Scan the data that follows and count the lines with the string "round"; answer with the count alone.
------ Records
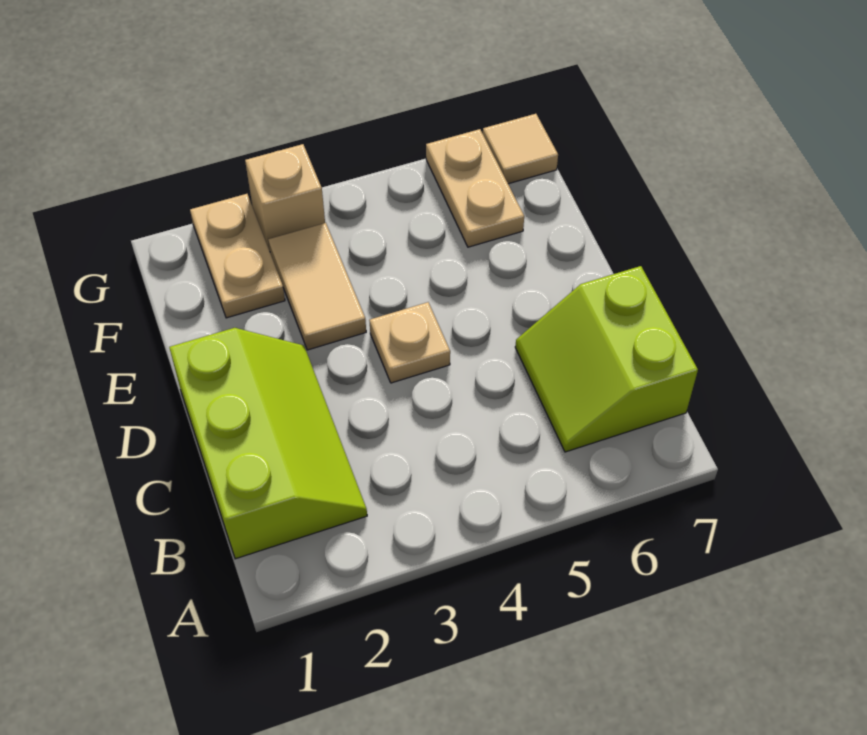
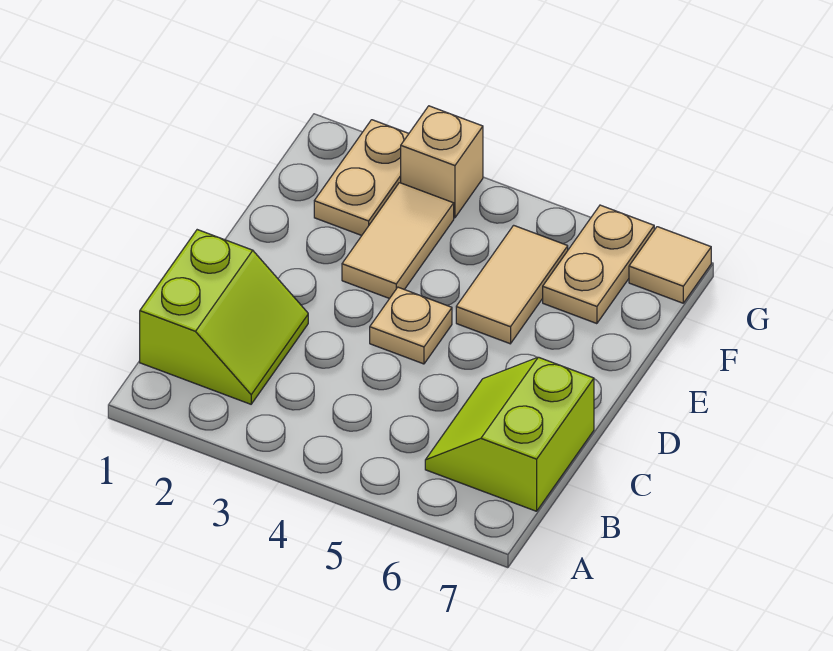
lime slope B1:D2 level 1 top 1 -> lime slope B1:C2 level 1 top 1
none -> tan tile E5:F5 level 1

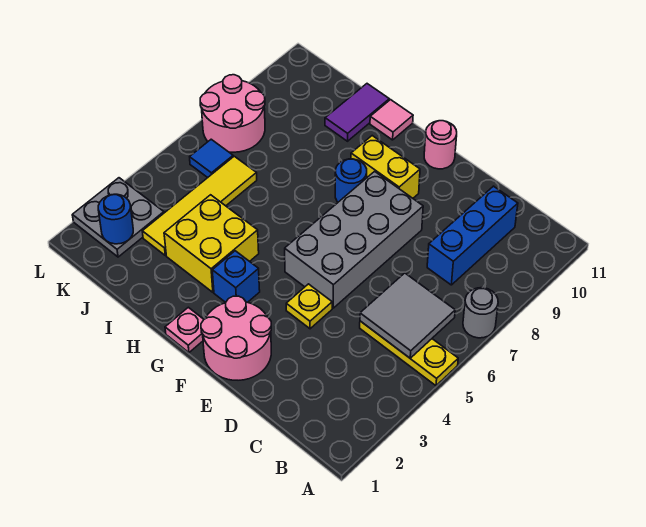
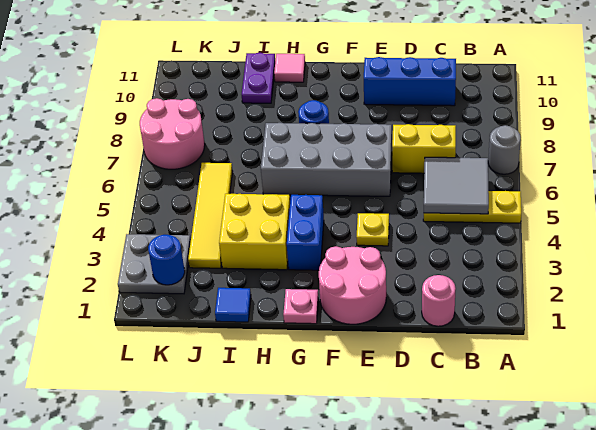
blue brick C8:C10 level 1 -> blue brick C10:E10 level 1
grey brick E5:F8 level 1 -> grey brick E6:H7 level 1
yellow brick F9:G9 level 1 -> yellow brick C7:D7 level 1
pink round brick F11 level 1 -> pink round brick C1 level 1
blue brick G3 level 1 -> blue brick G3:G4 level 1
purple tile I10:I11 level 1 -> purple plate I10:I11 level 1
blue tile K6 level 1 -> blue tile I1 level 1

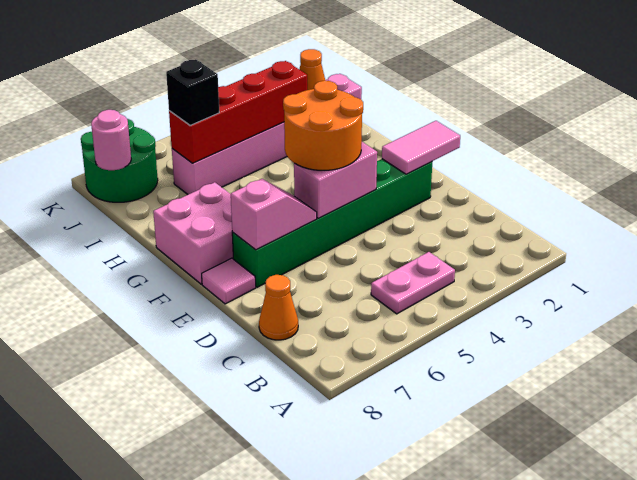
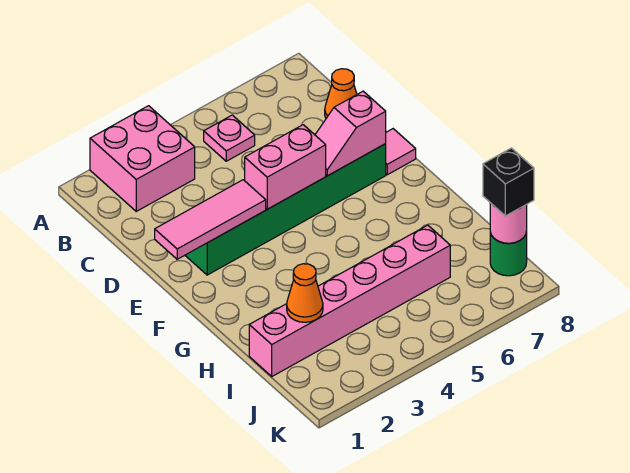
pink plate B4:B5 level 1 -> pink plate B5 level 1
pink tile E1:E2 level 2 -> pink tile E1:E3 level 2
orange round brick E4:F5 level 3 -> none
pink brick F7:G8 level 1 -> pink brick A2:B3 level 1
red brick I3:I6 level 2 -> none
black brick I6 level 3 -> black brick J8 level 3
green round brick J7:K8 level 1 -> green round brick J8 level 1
------------
▶ Solved exercise
3